- _TASK DESCRIPTION_
Each line from the one that contains "Can you find 'vessel or blood'?" to the end of the material must be quoted exactly; include both end lines and nothing else.

___ WORKING DATA

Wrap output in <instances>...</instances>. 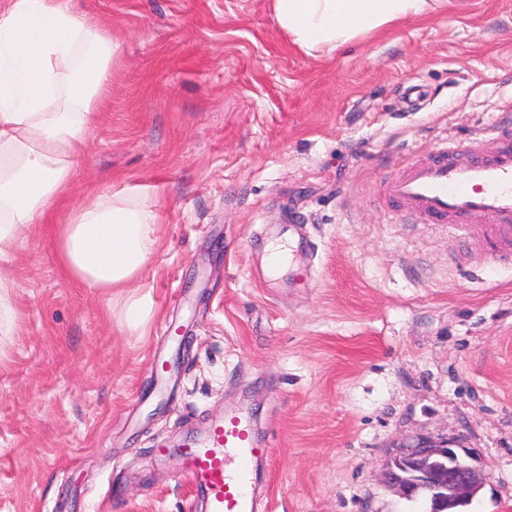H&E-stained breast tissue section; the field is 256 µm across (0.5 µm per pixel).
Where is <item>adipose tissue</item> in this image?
Segmentation results:
<instances>
[{
	"mask_svg": "<svg viewBox=\"0 0 512 512\" xmlns=\"http://www.w3.org/2000/svg\"><path fill=\"white\" fill-rule=\"evenodd\" d=\"M443 2L274 0V10L295 43L331 54ZM115 50L77 0H10L0 10V259L32 224L55 216ZM155 226L150 205L102 194L59 225L55 256L74 282L124 288L144 275L157 244Z\"/></svg>",
	"mask_w": 512,
	"mask_h": 512,
	"instance_id": "obj_1",
	"label": "adipose tissue"
}]
</instances>
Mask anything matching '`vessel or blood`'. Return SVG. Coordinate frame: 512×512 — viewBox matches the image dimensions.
<instances>
[{"mask_svg":"<svg viewBox=\"0 0 512 512\" xmlns=\"http://www.w3.org/2000/svg\"><path fill=\"white\" fill-rule=\"evenodd\" d=\"M497 139L488 156L443 140L434 155L388 179L383 192L405 218L452 224L512 250V133L498 132ZM181 455L182 476L204 498L207 512H259L254 484L271 451L258 444L243 409L226 411L202 440L185 443Z\"/></svg>","mask_w":512,"mask_h":512,"instance_id":"obj_1","label":"vessel or blood"}]
</instances>
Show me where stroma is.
Here are the masks:
<instances>
[{"mask_svg":"<svg viewBox=\"0 0 512 512\" xmlns=\"http://www.w3.org/2000/svg\"><path fill=\"white\" fill-rule=\"evenodd\" d=\"M80 7L119 52L65 205L155 207L153 316L130 328L70 281L52 225L0 260V512H203L176 446L231 406L272 450L268 512H426L383 476L420 441L468 452L464 512H512V263L383 195L442 140L487 152L512 127V0H448L329 57L273 0ZM295 224L270 276L264 245ZM10 282L0 274V335L9 336L13 329V317L8 305Z\"/></svg>","mask_w":512,"mask_h":512,"instance_id":"obj_1","label":"stroma"}]
</instances>
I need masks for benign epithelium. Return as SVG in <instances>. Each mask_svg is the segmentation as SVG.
I'll use <instances>...</instances> for the list:
<instances>
[{
  "label": "benign epithelium",
  "instance_id": "obj_1",
  "mask_svg": "<svg viewBox=\"0 0 512 512\" xmlns=\"http://www.w3.org/2000/svg\"><path fill=\"white\" fill-rule=\"evenodd\" d=\"M385 481L402 497L424 491L431 497L430 512H444L467 504L481 488L479 473L448 444L421 442L394 456L386 464Z\"/></svg>",
  "mask_w": 512,
  "mask_h": 512
}]
</instances>
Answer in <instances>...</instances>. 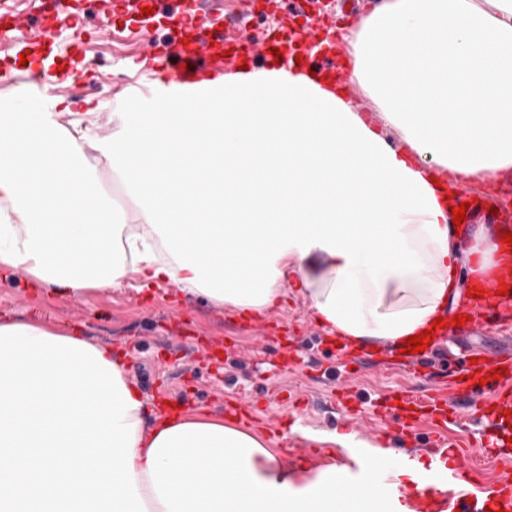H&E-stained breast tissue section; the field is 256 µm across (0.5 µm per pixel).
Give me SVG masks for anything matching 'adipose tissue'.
Returning a JSON list of instances; mask_svg holds the SVG:
<instances>
[{
  "label": "adipose tissue",
  "mask_w": 512,
  "mask_h": 512,
  "mask_svg": "<svg viewBox=\"0 0 512 512\" xmlns=\"http://www.w3.org/2000/svg\"><path fill=\"white\" fill-rule=\"evenodd\" d=\"M341 82L270 62L131 103L108 140L71 104L0 101V269L78 296L136 278L264 312L286 274L317 322L404 343L446 317L458 274L499 263L485 226L461 237L441 173L512 171V0H378L345 38ZM354 87L376 121L355 111ZM70 114L69 125L55 118ZM96 150L100 164L88 166ZM122 180L134 222L104 175ZM133 465L148 512H380L382 492L289 479L258 435L208 415L150 418Z\"/></svg>",
  "instance_id": "obj_1"
}]
</instances>
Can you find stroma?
<instances>
[{
  "mask_svg": "<svg viewBox=\"0 0 512 512\" xmlns=\"http://www.w3.org/2000/svg\"><path fill=\"white\" fill-rule=\"evenodd\" d=\"M65 2L82 26L83 40H76L65 22L38 44L33 37L40 17L53 10L54 0H0V30L19 15L29 31L28 37L0 46V98L31 94L32 83L20 71L19 57L33 52L45 58L48 71L65 67L76 98L98 104L91 133L108 139L119 130V114L145 75L175 81V74L161 69L147 52L150 43L168 44L179 38L177 18L188 0H155L149 16L140 11L138 0H126L117 13L112 10L113 0ZM336 2L328 0L321 9L308 6L301 14L294 12L291 0H278L273 8L262 7L259 0H219L217 9L223 17L250 12L248 32L260 39L286 20L307 21L313 32L323 22L342 34L356 30L358 12L368 0H356L354 15L341 13ZM103 25L110 34L96 39L94 33ZM282 292L279 305L248 319L243 311L214 306L203 296L182 293L169 284L139 291L128 281L70 297L54 293L24 271L1 270L0 320H39L111 347L128 380L148 403L166 399L181 404L185 413L207 411L220 417L225 400L254 398L259 411L247 428L260 436H267L271 421L287 425L301 417L309 438L339 440L351 414L369 419L379 397L406 387L407 380L396 369L352 374L333 364L323 375L313 368L282 373L289 350L313 360L330 340L327 330L316 323L295 278L283 279ZM272 318L283 320L285 326L266 344L262 337L269 332ZM343 383L351 394L348 413L330 404Z\"/></svg>",
  "mask_w": 512,
  "mask_h": 512,
  "instance_id": "35a3bbf8",
  "label": "stroma"
}]
</instances>
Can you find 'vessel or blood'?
<instances>
[{"label": "vessel or blood", "mask_w": 512, "mask_h": 512, "mask_svg": "<svg viewBox=\"0 0 512 512\" xmlns=\"http://www.w3.org/2000/svg\"><path fill=\"white\" fill-rule=\"evenodd\" d=\"M211 19L207 10L183 13L177 22L183 33L181 41L160 50L182 83H202L211 74L233 67L223 37L207 35ZM274 48L289 58L306 50L304 38L299 35L287 40L271 39L258 47L249 46L248 51L266 58ZM497 249L501 262L494 276L475 281L482 297H468L460 308L468 317L464 325L467 332L482 331L495 315L500 318L501 329L512 328V296L503 292L512 284V248L501 241ZM476 357L466 369V379L450 374L418 392L403 389L398 393L402 410H378L366 427L359 418L351 420L350 431L356 440L385 448L404 468L413 466L406 449L424 445L428 465L421 480L404 484L391 474L381 478L387 497L398 501L404 512H512V471L507 468L496 480H486L465 442L450 436L451 431L462 427L463 413L479 415L488 422L480 436L481 447L495 452L499 462L512 461V453L507 450L512 444V348L480 350ZM336 358L345 366L364 367L373 356L346 338L337 347ZM500 366L505 373L499 378L493 370ZM373 471L364 453L348 455L336 472L337 493L361 490Z\"/></svg>", "instance_id": "1"}]
</instances>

______

- _COMPLETED EXERCISE_
Can you find 'vessel or blood'?
<instances>
[{"label": "vessel or blood", "mask_w": 512, "mask_h": 512, "mask_svg": "<svg viewBox=\"0 0 512 512\" xmlns=\"http://www.w3.org/2000/svg\"><path fill=\"white\" fill-rule=\"evenodd\" d=\"M211 19L207 10L183 13L177 22L183 33L181 41L160 50L182 83H202L211 74L233 67L223 37L207 35ZM274 48L289 58L306 50L304 38L299 35L287 40L271 39L258 47L249 46L248 51L266 58ZM497 249L501 262L494 276L475 281L482 297H468L460 308L468 317L464 325L467 332L482 331L495 315L500 318L501 329L512 328V296L503 292L512 284V248L501 241ZM476 357L466 369V379L450 374L418 392L403 389L398 393L402 410H378L366 427L359 418L351 420L350 431L356 440L385 448L404 468L413 466L406 449L424 445L428 465L421 480L404 484L391 474L381 478L387 497L398 501L404 512H512V471L507 468L496 480H486L465 442L450 436L451 431L462 427L463 413L479 415L488 422L480 436L481 447L495 452L499 462L512 461V453L507 450L512 444V348L480 350ZM336 358L345 366L364 367L373 356L346 338L337 347ZM500 366L505 373L499 378L493 370ZM373 471L364 453L348 455L336 472L337 493L361 490Z\"/></svg>", "instance_id": "1"}]
</instances>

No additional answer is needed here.